> Required action:
Lines containing the word "cyan" are the ones to copy from the records below.

=== Begin Enclosure ===

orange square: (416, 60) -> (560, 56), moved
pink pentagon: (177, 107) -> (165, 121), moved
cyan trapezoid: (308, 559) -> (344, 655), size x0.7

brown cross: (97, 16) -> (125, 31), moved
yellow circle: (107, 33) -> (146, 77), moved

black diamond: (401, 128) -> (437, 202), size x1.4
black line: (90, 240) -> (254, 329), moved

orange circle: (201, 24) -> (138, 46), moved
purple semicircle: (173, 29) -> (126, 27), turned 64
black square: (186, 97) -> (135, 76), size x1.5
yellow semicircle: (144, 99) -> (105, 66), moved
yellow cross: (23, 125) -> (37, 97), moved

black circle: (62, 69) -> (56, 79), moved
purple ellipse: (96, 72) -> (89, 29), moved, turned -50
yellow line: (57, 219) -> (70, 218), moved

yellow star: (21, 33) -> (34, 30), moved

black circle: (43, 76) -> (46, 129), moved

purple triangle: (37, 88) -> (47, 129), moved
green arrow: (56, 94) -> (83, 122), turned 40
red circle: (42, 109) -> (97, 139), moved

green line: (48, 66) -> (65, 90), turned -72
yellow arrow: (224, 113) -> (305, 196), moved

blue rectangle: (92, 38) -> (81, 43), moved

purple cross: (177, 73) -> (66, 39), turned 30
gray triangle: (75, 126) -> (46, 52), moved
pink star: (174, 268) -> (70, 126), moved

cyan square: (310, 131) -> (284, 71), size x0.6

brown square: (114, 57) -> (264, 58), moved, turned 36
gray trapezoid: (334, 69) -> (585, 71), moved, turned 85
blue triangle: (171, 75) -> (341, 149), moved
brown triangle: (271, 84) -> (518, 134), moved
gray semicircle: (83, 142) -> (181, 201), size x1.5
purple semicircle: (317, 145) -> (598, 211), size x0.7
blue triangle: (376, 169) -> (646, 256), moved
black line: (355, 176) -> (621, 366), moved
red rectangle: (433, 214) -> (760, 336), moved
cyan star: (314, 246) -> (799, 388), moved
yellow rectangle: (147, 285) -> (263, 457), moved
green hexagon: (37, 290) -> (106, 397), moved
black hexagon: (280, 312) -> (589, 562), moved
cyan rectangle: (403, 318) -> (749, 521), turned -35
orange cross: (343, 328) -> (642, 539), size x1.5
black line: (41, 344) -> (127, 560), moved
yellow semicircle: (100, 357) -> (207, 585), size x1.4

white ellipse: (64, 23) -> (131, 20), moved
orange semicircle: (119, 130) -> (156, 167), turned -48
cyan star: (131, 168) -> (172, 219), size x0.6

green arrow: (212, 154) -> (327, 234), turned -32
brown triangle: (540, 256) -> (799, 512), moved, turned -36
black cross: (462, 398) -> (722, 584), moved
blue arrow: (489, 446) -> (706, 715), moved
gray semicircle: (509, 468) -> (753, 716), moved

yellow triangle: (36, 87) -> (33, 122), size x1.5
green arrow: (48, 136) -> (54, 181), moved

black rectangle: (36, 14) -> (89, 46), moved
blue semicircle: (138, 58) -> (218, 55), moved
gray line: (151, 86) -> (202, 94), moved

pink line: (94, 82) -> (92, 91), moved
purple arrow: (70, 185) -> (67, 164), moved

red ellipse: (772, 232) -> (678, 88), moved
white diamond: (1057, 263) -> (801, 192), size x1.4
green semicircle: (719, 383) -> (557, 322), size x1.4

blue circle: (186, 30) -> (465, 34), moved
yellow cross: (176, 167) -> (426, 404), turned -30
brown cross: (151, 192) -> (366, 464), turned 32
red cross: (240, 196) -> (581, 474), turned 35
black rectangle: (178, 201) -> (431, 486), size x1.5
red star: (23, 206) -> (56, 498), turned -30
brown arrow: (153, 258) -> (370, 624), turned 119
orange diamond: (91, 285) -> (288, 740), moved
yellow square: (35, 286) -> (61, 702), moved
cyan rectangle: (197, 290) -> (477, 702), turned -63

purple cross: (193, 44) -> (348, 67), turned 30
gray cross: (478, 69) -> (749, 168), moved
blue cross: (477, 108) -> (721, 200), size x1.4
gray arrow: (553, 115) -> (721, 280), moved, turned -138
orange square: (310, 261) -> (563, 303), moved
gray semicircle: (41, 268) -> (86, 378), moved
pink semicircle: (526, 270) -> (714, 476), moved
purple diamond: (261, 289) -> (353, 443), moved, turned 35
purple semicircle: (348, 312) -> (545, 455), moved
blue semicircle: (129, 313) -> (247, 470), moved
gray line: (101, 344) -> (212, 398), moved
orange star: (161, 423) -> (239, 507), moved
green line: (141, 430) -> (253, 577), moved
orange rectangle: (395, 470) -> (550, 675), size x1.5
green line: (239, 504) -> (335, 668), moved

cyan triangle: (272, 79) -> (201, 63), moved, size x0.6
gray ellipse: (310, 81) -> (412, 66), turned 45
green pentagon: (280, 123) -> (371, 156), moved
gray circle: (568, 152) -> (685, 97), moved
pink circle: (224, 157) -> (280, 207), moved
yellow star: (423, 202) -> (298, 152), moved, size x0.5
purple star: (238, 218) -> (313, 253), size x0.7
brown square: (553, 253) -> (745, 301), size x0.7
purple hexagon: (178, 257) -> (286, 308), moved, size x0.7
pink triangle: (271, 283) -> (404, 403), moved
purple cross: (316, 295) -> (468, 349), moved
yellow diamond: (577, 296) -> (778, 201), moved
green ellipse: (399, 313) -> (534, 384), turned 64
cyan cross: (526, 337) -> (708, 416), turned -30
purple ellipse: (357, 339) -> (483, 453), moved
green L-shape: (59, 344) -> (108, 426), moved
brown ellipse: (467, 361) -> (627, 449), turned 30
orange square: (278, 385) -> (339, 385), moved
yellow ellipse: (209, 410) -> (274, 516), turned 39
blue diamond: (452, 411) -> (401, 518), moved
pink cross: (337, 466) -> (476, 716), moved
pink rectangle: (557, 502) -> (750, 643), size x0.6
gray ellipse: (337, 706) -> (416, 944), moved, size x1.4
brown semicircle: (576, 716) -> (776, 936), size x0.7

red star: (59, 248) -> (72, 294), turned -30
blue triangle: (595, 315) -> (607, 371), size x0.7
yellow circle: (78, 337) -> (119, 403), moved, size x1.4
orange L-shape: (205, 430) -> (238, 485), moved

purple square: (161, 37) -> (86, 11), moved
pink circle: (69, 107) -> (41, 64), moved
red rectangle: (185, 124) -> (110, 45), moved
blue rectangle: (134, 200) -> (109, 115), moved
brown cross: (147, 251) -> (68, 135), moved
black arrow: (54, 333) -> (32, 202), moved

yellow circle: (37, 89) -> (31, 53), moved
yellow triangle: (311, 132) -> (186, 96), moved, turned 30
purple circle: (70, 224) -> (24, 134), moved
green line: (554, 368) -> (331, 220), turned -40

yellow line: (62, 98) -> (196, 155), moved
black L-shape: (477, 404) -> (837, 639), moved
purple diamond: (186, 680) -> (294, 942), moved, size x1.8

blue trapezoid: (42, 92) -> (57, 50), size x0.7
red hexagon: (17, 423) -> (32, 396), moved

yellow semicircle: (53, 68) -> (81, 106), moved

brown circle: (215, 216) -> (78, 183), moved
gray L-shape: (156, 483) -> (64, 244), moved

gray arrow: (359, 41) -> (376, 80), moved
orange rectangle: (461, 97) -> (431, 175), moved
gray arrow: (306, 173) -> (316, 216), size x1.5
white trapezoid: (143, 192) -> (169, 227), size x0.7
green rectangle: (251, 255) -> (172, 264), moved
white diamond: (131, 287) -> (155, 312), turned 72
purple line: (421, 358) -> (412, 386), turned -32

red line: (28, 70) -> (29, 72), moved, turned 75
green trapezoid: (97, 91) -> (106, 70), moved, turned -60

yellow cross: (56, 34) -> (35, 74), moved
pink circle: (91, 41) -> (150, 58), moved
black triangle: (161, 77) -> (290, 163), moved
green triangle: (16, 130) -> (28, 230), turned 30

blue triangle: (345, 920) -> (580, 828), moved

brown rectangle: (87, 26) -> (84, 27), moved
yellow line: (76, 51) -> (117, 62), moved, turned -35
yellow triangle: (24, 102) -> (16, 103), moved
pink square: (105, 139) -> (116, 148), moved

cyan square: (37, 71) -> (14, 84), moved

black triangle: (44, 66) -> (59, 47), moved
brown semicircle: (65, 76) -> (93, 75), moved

=== End Enclosure ===

> Task solution:
cyan trapezoid: (308, 559) -> (344, 655), size x0.7
cyan square: (310, 131) -> (284, 71), size x0.6
cyan star: (314, 246) -> (799, 388), moved
cyan rectangle: (403, 318) -> (749, 521), turned -35
cyan star: (131, 168) -> (172, 219), size x0.6
cyan rectangle: (197, 290) -> (477, 702), turned -63
cyan triangle: (272, 79) -> (201, 63), moved, size x0.6
cyan cross: (526, 337) -> (708, 416), turned -30
cyan square: (37, 71) -> (14, 84), moved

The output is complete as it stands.